> [Action item] No pictures belong in the answer. Repeat all the entries exactly.

---*---

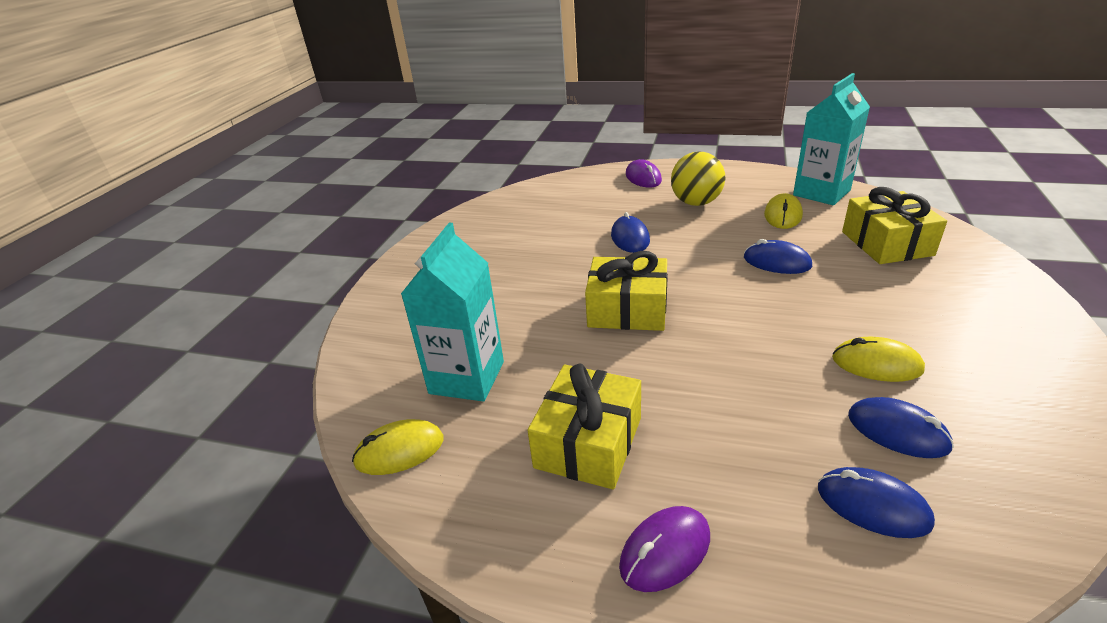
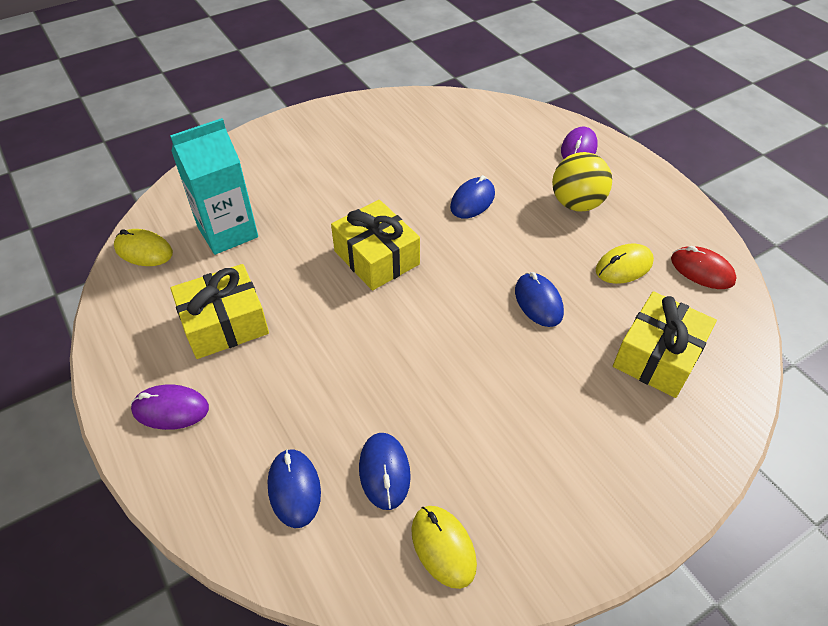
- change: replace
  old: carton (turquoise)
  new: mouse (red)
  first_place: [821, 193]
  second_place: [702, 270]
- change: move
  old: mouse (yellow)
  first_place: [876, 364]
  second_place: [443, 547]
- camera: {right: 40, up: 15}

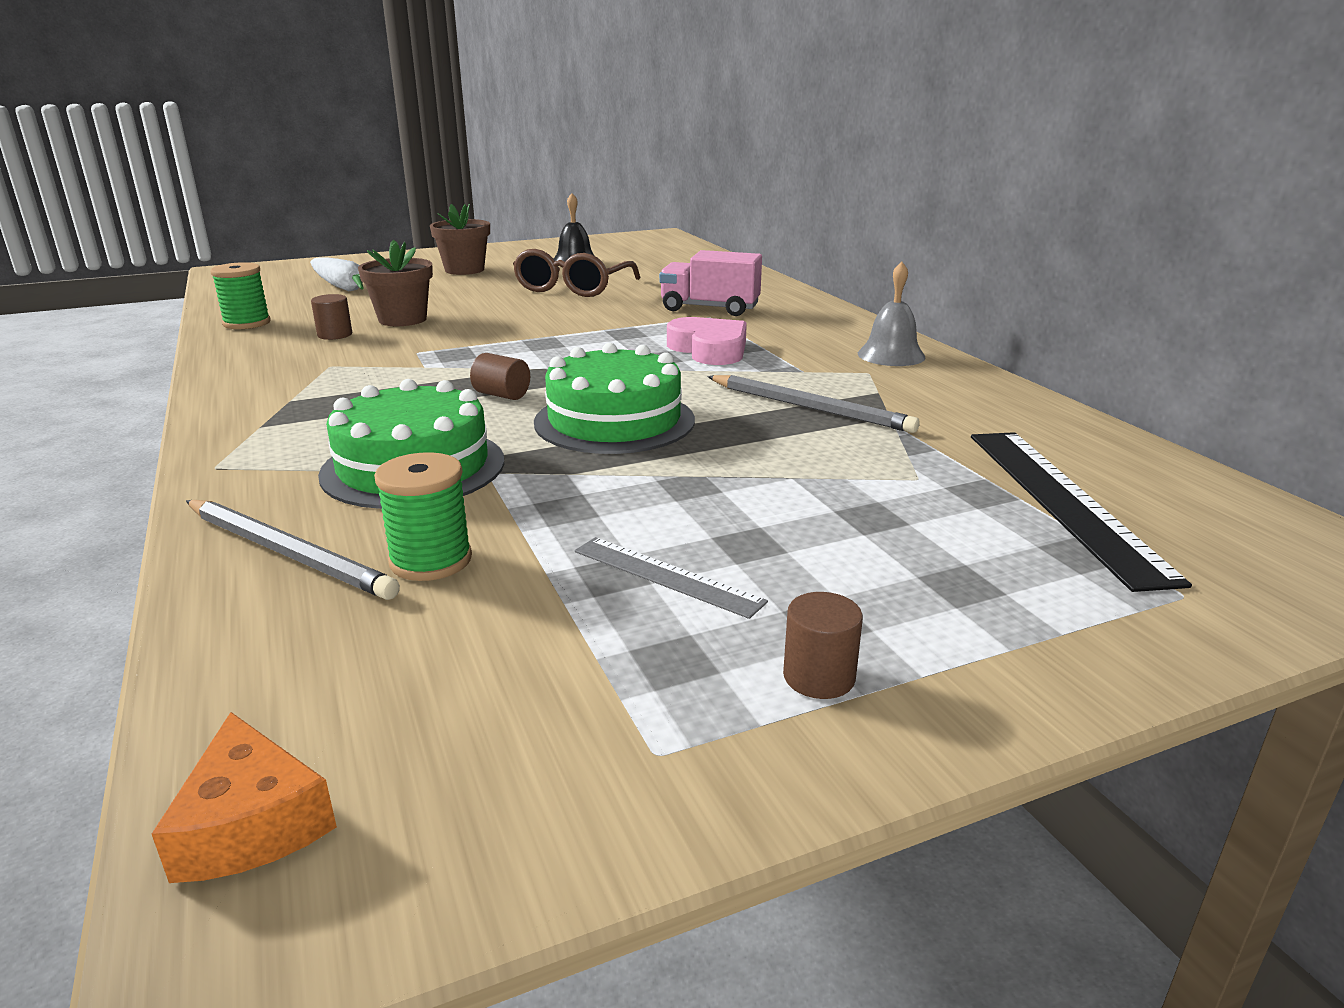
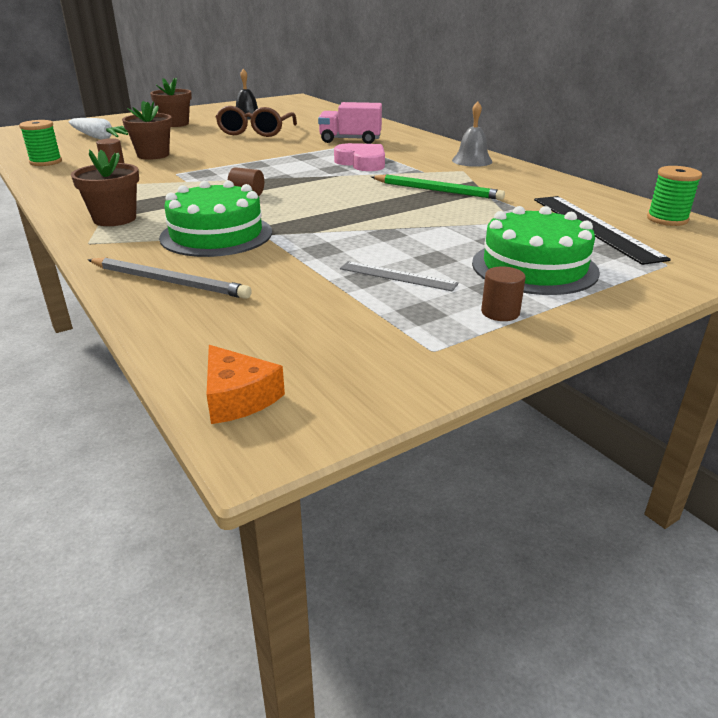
- change: move
  old: spool (green)
  first_place: [431, 560]
  second_place: [667, 219]
- change: move
  old: cake (green)
  first_place: [614, 421]
  second_place: [534, 267]
- change: recolor
  old: pencil (grey)
  new: pencil (green)
  first_place: [810, 408]
  second_place: [437, 190]
- change: insert
  new: flower pot (brown)
  second_place: [115, 219]
- camera: {right: -10, up: 5}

---*---

> [Finished exercise]
- change: replace
  old: carton (turquoise)
  new: mouse (red)
  first_place: [821, 193]
  second_place: [702, 270]
- change: move
  old: mouse (yellow)
  first_place: [876, 364]
  second_place: [443, 547]
- camera: {right: 40, up: 15}

- change: move
  old: spool (green)
  first_place: [431, 560]
  second_place: [667, 219]
- change: move
  old: cake (green)
  first_place: [614, 421]
  second_place: [534, 267]
- change: recolor
  old: pencil (grey)
  new: pencil (green)
  first_place: [810, 408]
  second_place: [437, 190]
- change: insert
  new: flower pot (brown)
  second_place: [115, 219]
- camera: {right: -10, up: 5}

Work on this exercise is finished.